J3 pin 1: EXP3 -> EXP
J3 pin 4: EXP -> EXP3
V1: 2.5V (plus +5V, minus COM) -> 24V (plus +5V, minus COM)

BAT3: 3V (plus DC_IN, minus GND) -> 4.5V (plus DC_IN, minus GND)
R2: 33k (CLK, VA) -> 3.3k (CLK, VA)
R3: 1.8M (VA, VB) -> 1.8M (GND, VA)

--

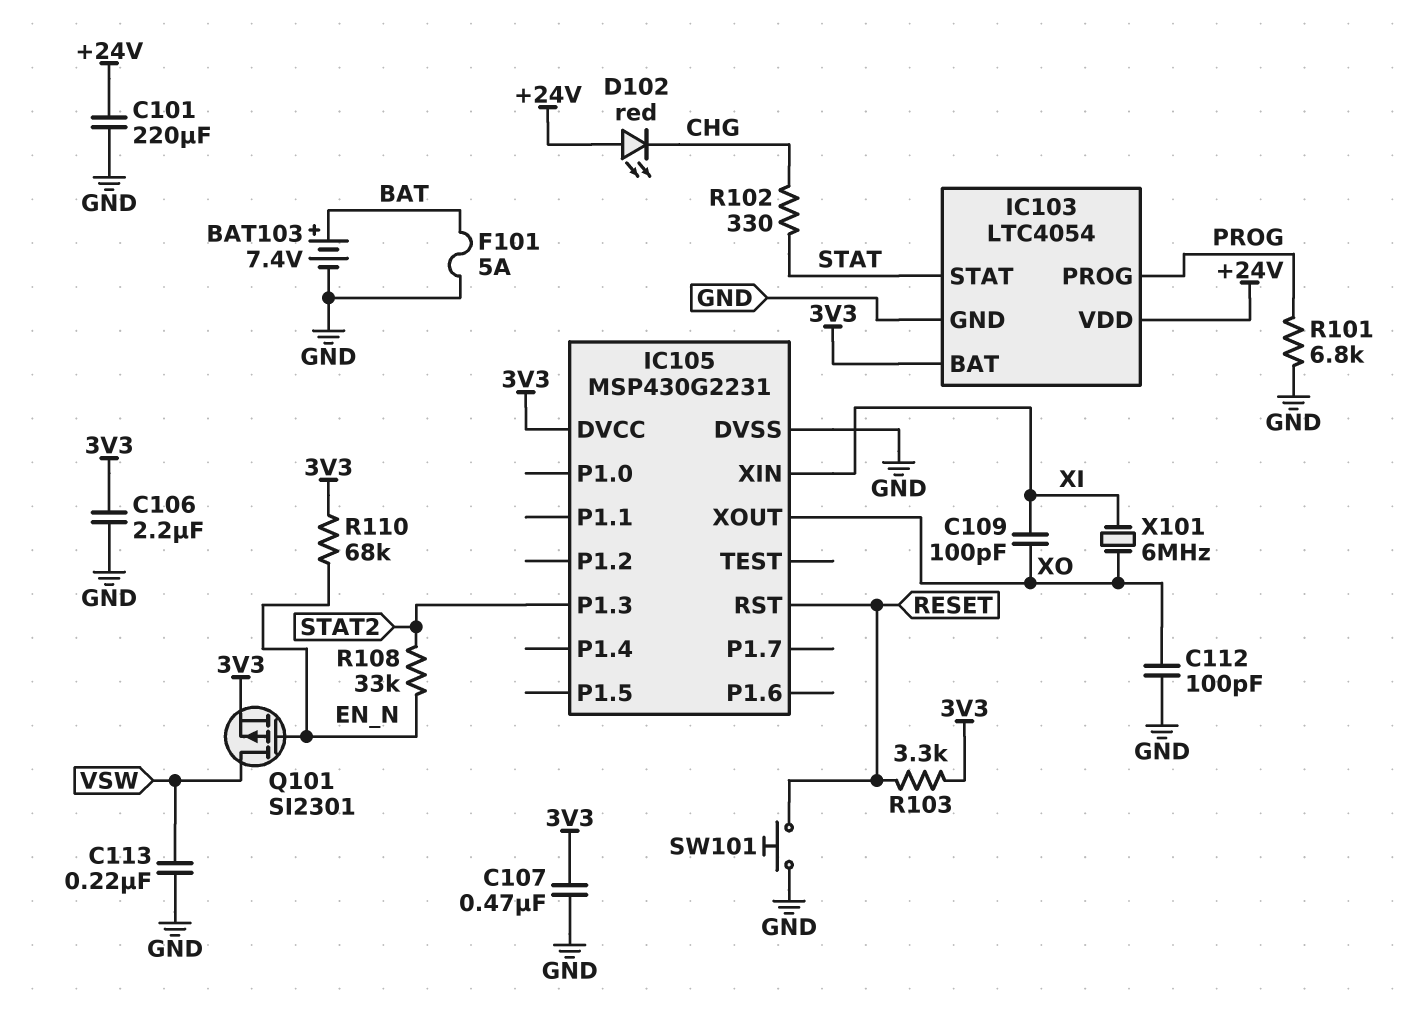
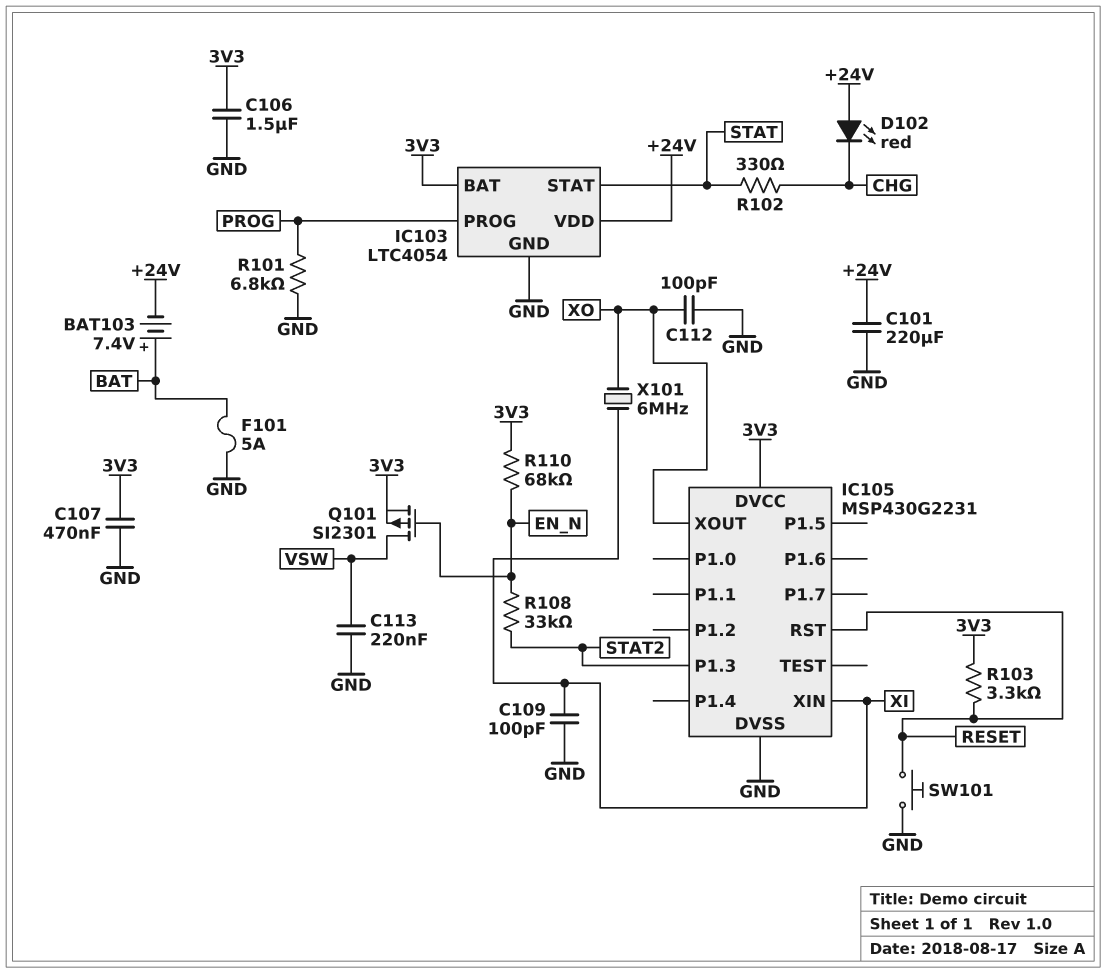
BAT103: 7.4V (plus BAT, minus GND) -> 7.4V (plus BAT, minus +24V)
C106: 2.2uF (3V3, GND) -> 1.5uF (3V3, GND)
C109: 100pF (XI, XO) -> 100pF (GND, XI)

[Task description] Take the line above containing "BAT3: 3V (plus", the line containing "R3: 1.8M (VA, VB) -> 1.8M (GND, VA)", and all lines in between, and copy them exactly without anything else.

[Output below]
BAT3: 3V (plus DC_IN, minus GND) -> 4.5V (plus DC_IN, minus GND)
R2: 33k (CLK, VA) -> 3.3k (CLK, VA)
R3: 1.8M (VA, VB) -> 1.8M (GND, VA)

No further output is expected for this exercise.